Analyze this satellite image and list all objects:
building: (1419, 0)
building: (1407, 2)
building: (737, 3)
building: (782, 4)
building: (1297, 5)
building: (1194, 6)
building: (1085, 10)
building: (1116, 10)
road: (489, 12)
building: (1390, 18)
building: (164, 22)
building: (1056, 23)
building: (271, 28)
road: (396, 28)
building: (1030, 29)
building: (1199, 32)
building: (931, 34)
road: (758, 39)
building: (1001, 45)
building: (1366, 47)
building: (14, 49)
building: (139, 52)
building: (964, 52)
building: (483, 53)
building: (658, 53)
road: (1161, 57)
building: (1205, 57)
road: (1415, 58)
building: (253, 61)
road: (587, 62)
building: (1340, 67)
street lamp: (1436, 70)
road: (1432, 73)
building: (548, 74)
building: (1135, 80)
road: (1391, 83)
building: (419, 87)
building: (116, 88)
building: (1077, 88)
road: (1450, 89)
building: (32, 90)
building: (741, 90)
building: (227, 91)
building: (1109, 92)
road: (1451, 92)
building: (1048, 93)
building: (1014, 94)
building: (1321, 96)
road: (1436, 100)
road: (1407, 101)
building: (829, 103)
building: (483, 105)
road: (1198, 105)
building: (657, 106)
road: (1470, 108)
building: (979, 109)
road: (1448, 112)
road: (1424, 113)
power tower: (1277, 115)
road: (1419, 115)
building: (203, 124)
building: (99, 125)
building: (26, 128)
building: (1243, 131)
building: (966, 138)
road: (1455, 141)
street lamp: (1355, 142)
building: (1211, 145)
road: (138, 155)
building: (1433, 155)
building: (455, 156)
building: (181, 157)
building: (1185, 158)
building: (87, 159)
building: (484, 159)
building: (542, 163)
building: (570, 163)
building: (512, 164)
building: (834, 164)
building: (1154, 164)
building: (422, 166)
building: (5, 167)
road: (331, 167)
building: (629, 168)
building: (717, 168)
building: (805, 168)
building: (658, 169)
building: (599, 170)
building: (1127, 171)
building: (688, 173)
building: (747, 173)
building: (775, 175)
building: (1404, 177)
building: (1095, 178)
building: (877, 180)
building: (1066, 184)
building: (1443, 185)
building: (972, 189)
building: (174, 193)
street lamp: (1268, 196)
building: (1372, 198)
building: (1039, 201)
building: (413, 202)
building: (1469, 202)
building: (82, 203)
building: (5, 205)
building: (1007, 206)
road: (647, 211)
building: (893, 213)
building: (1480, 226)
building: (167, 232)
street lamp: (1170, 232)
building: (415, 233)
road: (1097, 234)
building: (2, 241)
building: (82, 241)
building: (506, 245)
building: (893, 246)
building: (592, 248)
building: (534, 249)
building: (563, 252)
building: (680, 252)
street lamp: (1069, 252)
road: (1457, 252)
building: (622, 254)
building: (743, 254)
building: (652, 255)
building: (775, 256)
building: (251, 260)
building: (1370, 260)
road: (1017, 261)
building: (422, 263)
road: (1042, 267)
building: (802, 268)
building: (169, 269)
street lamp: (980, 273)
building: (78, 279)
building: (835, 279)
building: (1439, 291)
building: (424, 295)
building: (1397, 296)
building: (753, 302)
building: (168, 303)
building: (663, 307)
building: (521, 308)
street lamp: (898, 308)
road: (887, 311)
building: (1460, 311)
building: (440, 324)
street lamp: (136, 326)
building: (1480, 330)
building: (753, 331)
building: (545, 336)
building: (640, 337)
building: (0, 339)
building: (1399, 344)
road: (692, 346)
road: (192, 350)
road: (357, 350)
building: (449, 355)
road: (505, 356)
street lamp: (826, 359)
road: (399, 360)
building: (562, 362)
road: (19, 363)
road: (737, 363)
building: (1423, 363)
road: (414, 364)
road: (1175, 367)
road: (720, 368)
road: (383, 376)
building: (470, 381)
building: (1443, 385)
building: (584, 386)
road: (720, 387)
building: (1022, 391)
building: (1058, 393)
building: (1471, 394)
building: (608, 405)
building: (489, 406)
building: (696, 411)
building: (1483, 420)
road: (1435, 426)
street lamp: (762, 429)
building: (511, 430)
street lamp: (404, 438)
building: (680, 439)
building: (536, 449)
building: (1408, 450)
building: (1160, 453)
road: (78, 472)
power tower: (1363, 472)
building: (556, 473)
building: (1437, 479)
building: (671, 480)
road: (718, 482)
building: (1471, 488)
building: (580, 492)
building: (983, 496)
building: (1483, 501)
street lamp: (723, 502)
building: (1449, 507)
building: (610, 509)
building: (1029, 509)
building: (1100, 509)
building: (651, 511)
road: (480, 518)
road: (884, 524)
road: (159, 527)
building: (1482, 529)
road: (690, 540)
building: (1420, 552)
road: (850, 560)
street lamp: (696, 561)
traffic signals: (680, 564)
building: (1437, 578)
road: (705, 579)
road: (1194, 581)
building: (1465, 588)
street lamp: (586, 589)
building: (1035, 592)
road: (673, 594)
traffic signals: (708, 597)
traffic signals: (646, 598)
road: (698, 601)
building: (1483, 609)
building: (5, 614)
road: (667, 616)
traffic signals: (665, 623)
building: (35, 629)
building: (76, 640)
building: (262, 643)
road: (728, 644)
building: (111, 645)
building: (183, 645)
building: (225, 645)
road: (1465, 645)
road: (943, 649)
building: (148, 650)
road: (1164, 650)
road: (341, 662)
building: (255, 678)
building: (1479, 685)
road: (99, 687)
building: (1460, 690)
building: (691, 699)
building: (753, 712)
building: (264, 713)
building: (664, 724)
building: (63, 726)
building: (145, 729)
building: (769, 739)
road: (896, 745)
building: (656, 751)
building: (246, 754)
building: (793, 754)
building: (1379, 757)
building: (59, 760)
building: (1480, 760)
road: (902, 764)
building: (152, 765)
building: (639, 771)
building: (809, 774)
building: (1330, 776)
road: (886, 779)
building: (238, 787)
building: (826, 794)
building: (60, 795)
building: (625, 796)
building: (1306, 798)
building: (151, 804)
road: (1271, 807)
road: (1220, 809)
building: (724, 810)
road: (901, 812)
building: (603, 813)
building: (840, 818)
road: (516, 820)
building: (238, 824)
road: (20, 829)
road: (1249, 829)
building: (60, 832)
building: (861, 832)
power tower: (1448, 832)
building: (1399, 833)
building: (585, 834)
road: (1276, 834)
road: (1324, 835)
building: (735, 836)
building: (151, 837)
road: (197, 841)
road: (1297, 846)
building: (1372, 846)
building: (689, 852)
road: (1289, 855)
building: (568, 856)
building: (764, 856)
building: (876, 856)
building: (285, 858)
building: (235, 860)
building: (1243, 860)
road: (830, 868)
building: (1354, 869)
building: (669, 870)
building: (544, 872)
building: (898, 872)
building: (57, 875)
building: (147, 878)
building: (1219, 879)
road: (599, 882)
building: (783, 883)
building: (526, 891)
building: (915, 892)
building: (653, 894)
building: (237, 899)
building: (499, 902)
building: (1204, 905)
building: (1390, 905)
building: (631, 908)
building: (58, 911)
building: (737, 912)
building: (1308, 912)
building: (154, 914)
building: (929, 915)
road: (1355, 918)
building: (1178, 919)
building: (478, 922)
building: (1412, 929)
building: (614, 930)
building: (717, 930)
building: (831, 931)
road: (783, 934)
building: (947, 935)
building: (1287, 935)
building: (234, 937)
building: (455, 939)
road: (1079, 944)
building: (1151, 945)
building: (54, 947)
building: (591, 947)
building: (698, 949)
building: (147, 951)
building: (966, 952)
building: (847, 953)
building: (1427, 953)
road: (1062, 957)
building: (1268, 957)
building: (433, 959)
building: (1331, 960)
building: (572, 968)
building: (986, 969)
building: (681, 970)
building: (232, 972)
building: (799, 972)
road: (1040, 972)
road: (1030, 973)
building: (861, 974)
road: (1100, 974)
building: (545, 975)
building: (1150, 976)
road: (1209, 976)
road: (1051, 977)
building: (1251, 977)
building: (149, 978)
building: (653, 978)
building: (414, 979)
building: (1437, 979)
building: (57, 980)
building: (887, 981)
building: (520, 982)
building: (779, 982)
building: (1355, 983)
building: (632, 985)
________
### Exercise
Which lines of the data contain the string "tower"? Copy each of them.

### Task output
power tower: (1277, 115)
power tower: (1363, 472)
power tower: (1448, 832)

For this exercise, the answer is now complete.